═══ Data listing ═══

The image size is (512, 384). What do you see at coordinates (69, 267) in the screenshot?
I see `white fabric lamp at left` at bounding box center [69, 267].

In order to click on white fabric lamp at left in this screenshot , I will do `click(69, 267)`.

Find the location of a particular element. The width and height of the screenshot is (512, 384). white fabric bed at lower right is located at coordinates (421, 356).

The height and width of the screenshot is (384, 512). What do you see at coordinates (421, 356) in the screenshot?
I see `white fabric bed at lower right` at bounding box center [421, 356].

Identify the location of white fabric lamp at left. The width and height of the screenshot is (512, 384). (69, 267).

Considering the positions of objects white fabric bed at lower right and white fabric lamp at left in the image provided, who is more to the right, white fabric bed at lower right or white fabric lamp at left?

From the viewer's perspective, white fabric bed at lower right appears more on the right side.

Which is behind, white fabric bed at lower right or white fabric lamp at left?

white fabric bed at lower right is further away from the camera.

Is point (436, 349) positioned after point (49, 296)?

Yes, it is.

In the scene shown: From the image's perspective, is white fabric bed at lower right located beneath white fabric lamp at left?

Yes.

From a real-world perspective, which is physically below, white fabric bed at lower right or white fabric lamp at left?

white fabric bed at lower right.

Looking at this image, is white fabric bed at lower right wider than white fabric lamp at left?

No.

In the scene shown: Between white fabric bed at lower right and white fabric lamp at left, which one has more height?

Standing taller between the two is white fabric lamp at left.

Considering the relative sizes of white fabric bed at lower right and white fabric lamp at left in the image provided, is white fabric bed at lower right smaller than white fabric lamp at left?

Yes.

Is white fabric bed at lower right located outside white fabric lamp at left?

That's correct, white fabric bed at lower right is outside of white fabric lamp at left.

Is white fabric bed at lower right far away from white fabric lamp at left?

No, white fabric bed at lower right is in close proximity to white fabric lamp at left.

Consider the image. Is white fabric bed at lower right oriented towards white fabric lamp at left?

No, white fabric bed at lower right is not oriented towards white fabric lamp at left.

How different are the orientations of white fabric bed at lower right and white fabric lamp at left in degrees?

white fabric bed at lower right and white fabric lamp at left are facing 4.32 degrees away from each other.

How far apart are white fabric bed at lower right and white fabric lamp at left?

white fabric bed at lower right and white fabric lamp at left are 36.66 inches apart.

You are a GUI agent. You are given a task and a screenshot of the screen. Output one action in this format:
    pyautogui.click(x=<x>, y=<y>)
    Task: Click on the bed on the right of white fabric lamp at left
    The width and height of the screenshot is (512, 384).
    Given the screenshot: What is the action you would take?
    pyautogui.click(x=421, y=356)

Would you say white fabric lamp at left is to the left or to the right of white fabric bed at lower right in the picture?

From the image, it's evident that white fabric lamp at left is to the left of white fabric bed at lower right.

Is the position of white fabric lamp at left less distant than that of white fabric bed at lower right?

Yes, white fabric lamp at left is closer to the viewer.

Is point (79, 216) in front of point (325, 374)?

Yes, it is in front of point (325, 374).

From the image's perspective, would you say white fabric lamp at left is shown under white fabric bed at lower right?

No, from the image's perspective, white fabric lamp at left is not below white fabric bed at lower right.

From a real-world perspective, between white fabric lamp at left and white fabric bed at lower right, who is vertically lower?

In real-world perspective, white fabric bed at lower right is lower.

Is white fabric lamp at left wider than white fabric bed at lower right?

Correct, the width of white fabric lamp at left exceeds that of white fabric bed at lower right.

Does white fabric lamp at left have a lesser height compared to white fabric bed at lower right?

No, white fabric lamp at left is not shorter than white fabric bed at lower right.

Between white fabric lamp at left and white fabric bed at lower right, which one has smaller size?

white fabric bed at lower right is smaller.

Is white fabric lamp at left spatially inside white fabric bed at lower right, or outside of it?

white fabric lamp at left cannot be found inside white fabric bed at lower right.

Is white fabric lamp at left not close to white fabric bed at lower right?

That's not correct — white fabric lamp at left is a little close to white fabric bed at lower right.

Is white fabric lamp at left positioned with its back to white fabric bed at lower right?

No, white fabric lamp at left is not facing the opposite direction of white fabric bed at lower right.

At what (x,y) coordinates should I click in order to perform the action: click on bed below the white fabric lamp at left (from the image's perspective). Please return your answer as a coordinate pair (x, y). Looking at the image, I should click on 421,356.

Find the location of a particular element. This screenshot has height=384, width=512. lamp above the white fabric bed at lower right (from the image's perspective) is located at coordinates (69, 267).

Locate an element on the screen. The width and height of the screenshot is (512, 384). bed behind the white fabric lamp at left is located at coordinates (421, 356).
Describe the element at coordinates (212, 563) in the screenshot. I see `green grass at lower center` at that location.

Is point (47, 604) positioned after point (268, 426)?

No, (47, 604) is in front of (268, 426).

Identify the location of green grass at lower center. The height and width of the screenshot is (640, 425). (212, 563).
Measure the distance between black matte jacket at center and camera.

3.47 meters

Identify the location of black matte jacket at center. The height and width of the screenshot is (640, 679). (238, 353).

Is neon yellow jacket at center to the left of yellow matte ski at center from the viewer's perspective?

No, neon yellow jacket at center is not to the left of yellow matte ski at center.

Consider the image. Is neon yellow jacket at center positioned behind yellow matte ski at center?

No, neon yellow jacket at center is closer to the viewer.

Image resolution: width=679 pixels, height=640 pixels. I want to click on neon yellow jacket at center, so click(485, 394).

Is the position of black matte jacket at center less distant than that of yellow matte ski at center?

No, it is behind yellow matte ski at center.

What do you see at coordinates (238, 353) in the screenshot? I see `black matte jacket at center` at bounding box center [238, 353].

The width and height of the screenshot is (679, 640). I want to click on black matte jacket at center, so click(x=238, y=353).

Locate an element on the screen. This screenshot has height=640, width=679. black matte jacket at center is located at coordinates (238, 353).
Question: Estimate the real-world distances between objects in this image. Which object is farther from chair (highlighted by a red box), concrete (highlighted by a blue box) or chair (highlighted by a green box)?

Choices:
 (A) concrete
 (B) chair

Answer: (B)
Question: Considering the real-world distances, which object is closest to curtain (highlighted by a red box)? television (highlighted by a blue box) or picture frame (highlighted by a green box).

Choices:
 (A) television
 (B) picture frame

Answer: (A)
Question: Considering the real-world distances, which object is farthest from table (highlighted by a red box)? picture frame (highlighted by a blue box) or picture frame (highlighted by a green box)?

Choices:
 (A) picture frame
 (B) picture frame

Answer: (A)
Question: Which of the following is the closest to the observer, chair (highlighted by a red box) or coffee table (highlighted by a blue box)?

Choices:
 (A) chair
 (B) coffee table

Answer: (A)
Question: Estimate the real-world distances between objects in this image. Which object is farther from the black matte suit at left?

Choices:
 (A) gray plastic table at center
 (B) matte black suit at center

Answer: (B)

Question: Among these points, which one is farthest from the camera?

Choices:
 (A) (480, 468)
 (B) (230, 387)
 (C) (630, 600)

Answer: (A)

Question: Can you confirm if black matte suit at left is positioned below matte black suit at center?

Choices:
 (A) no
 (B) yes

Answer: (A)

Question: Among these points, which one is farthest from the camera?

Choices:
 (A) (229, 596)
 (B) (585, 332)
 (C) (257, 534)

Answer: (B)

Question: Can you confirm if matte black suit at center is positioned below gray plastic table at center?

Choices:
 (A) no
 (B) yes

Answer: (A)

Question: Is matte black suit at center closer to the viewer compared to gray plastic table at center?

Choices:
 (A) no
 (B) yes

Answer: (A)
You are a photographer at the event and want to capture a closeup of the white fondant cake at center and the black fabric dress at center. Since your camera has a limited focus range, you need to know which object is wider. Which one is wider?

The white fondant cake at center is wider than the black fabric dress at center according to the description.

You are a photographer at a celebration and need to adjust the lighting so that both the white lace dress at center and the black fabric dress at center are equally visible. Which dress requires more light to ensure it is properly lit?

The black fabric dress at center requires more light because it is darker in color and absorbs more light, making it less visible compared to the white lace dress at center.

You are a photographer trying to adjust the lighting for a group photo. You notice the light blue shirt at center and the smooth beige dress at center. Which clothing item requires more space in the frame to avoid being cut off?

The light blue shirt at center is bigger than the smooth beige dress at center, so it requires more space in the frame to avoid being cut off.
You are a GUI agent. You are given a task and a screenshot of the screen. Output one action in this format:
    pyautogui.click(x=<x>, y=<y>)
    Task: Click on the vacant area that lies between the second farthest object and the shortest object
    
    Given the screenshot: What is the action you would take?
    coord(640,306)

═══

→ **What the exercise asks**: Please count the lines in the items above that contain the string "space", matching case exactly, and reply with only that number.

→ **Solution below**: 2